RECORD SET:
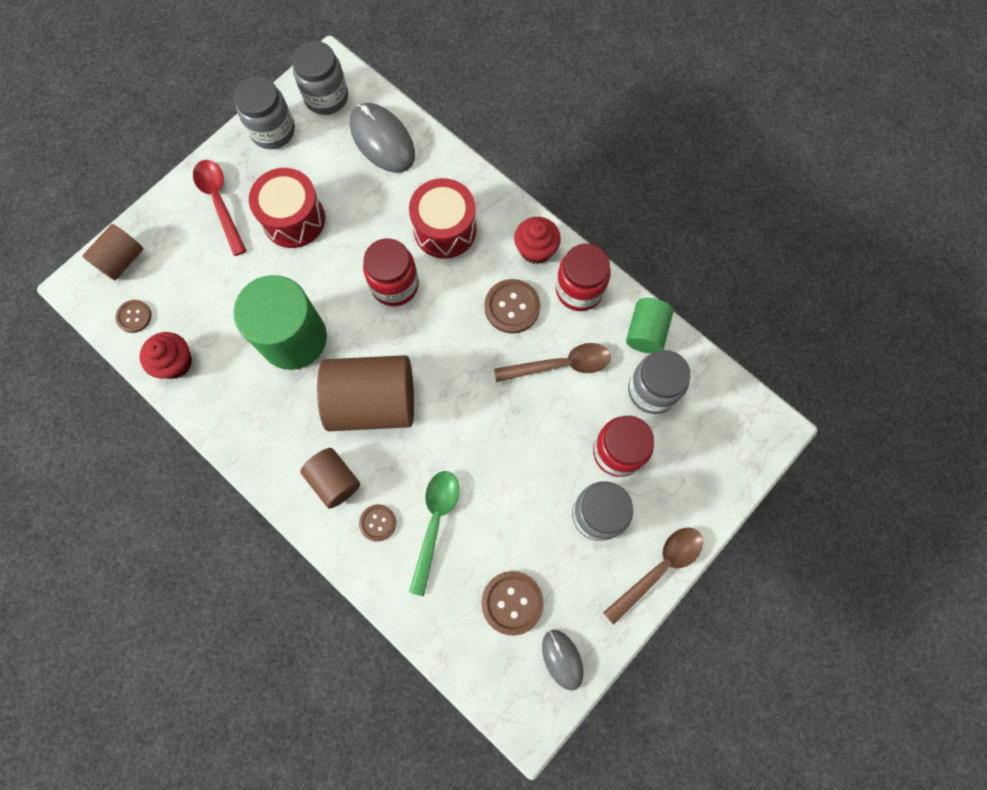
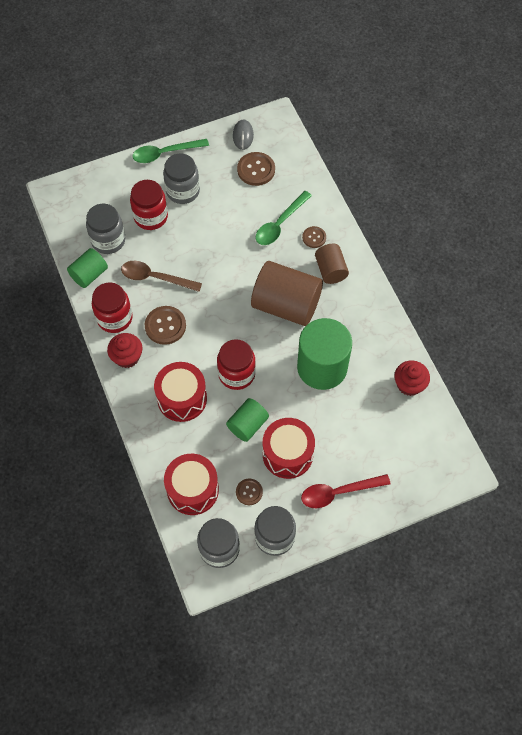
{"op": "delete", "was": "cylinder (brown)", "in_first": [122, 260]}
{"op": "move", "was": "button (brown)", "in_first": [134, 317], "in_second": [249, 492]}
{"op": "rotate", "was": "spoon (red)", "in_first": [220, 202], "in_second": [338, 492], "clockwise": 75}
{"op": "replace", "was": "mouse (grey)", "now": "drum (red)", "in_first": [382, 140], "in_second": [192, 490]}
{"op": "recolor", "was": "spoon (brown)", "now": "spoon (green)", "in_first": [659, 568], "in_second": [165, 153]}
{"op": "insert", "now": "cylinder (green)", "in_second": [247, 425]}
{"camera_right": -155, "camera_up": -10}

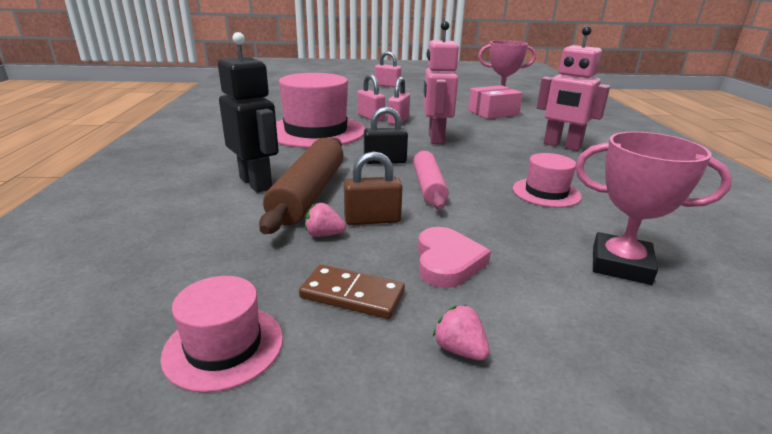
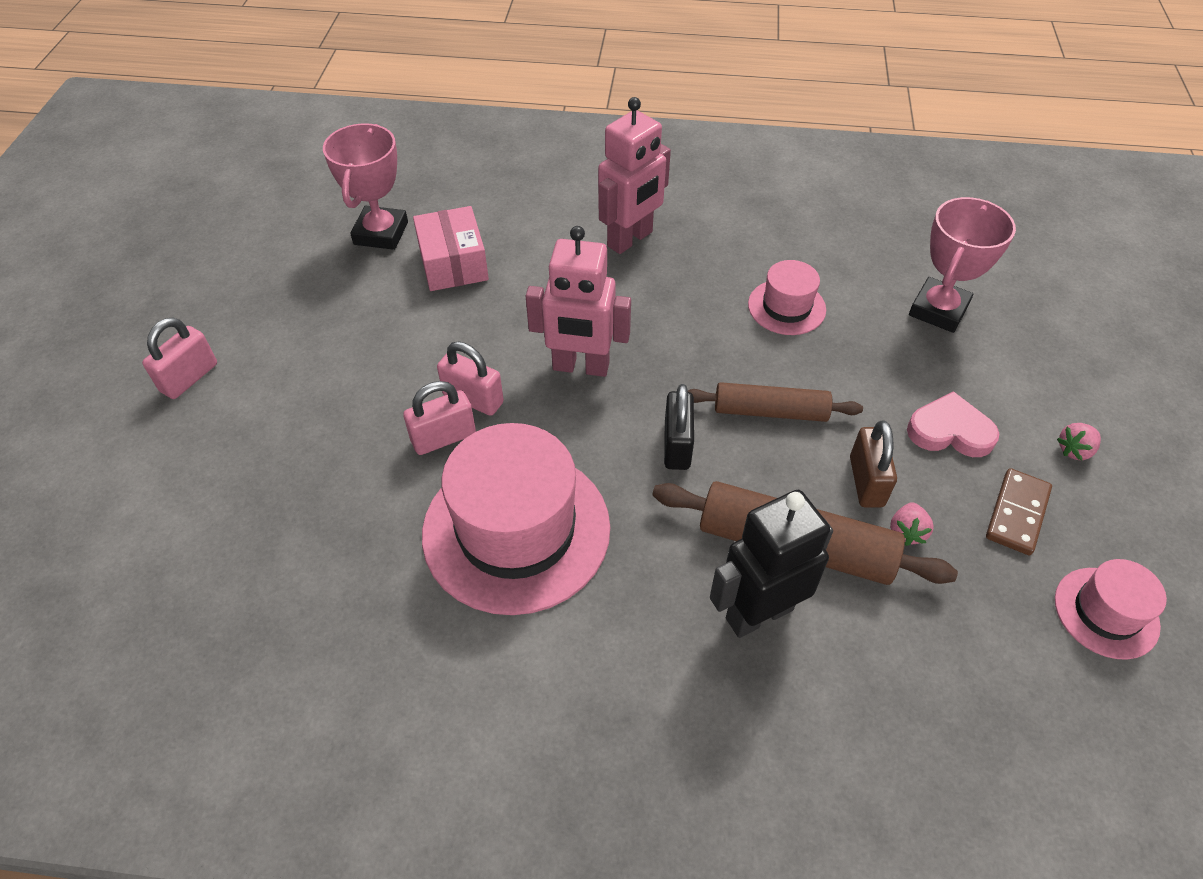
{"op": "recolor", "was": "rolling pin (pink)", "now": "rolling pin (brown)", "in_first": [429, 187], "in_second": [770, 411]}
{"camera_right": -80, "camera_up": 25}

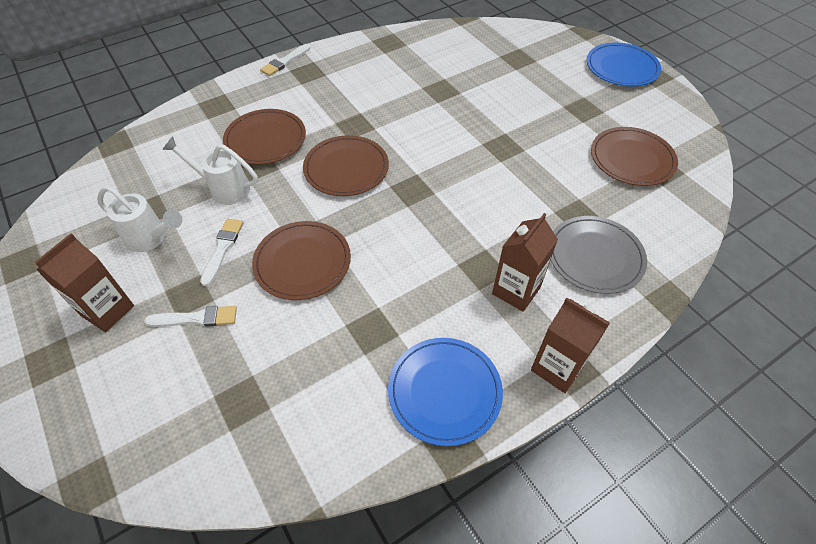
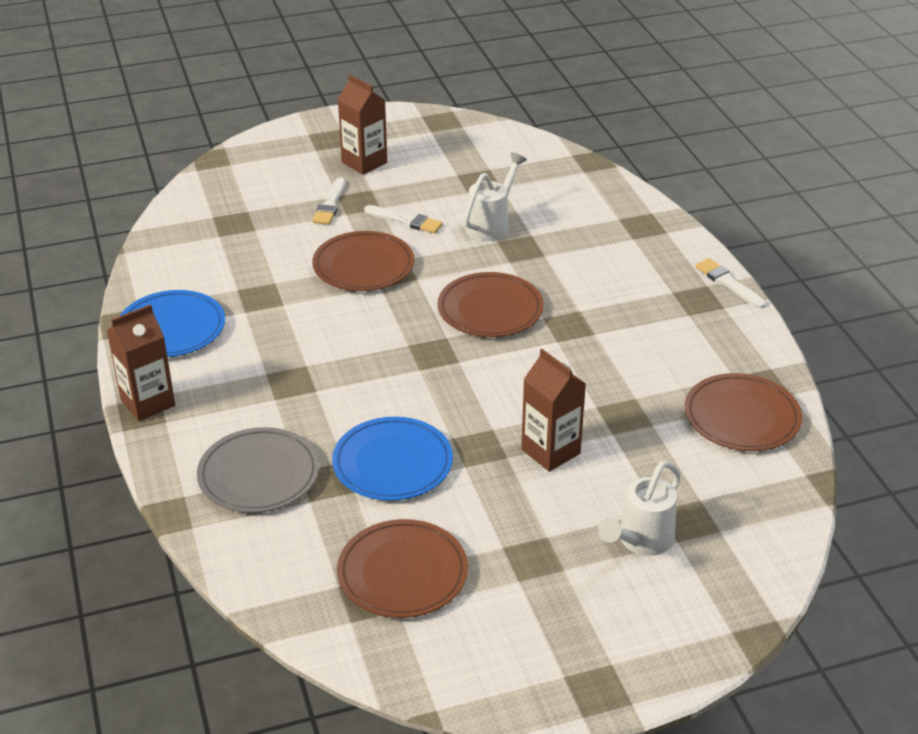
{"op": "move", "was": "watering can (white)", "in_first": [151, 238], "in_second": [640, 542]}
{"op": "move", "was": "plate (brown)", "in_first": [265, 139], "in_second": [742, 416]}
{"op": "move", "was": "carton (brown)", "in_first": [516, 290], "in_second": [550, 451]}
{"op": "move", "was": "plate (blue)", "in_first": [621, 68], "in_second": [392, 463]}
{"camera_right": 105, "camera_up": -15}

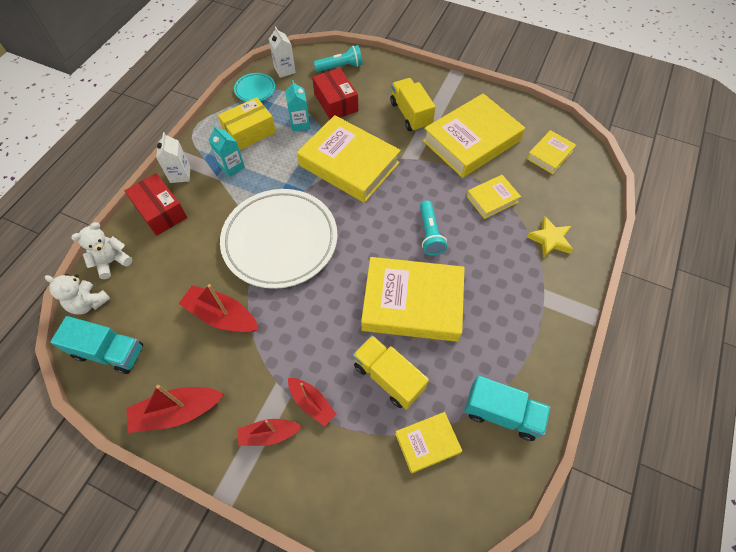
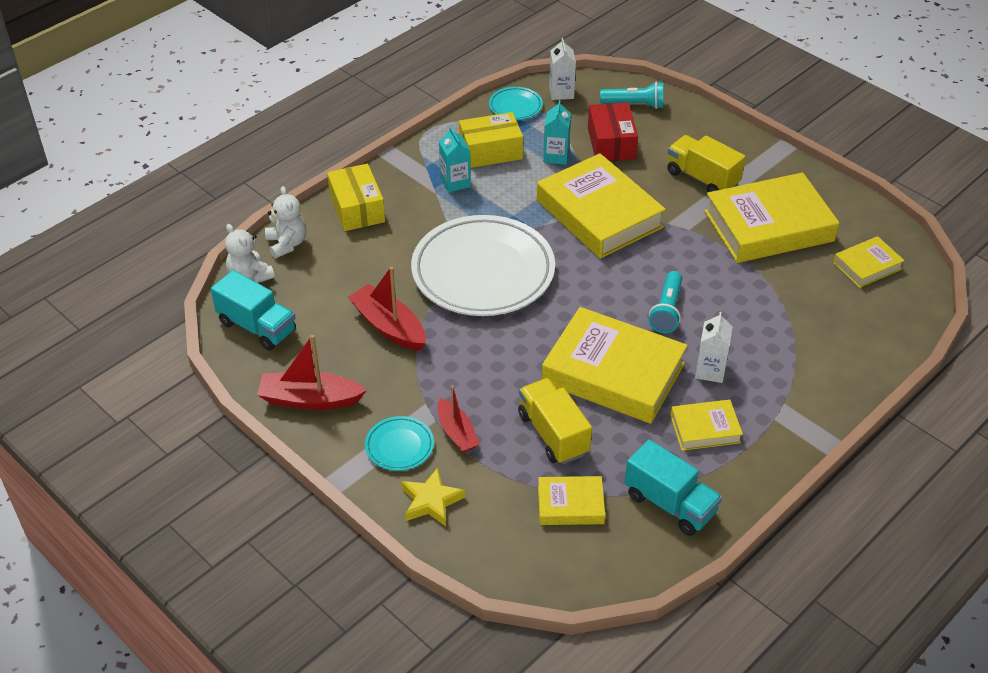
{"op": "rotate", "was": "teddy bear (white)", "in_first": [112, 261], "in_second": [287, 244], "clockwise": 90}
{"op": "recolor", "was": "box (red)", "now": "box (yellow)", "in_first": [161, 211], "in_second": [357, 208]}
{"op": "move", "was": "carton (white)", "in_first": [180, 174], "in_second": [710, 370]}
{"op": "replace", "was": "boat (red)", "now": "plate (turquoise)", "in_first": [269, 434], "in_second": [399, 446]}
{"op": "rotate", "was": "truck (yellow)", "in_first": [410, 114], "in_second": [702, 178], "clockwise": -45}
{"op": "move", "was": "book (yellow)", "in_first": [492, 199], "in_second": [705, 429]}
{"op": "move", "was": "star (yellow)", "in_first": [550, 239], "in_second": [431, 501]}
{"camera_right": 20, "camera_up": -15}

WHAT YOU HAVE TO DO: Please reproduce the entries above line by line, exactly, leaving out each image.

RESULT BELOW:
{"op": "delete", "was": "cylinder (brown)", "in_first": [122, 260]}
{"op": "move", "was": "button (brown)", "in_first": [134, 317], "in_second": [249, 492]}
{"op": "rotate", "was": "spoon (red)", "in_first": [220, 202], "in_second": [338, 492], "clockwise": 75}
{"op": "replace", "was": "mouse (grey)", "now": "drum (red)", "in_first": [382, 140], "in_second": [192, 490]}
{"op": "recolor", "was": "spoon (brown)", "now": "spoon (green)", "in_first": [659, 568], "in_second": [165, 153]}
{"op": "insert", "now": "cylinder (green)", "in_second": [247, 425]}
{"camera_right": -155, "camera_up": -10}

{"op": "recolor", "was": "rolling pin (pink)", "now": "rolling pin (brown)", "in_first": [429, 187], "in_second": [770, 411]}
{"camera_right": -80, "camera_up": 25}

{"op": "move", "was": "watering can (white)", "in_first": [151, 238], "in_second": [640, 542]}
{"op": "move", "was": "plate (brown)", "in_first": [265, 139], "in_second": [742, 416]}
{"op": "move", "was": "carton (brown)", "in_first": [516, 290], "in_second": [550, 451]}
{"op": "move", "was": "plate (blue)", "in_first": [621, 68], "in_second": [392, 463]}
{"camera_right": 105, "camera_up": -15}

{"op": "rotate", "was": "teddy bear (white)", "in_first": [112, 261], "in_second": [287, 244], "clockwise": 90}
{"op": "recolor", "was": "box (red)", "now": "box (yellow)", "in_first": [161, 211], "in_second": [357, 208]}
{"op": "move", "was": "carton (white)", "in_first": [180, 174], "in_second": [710, 370]}
{"op": "replace", "was": "boat (red)", "now": "plate (turquoise)", "in_first": [269, 434], "in_second": [399, 446]}
{"op": "rotate", "was": "truck (yellow)", "in_first": [410, 114], "in_second": [702, 178], "clockwise": -45}
{"op": "move", "was": "book (yellow)", "in_first": [492, 199], "in_second": [705, 429]}
{"op": "move", "was": "star (yellow)", "in_first": [550, 239], "in_second": [431, 501]}
{"camera_right": 20, "camera_up": -15}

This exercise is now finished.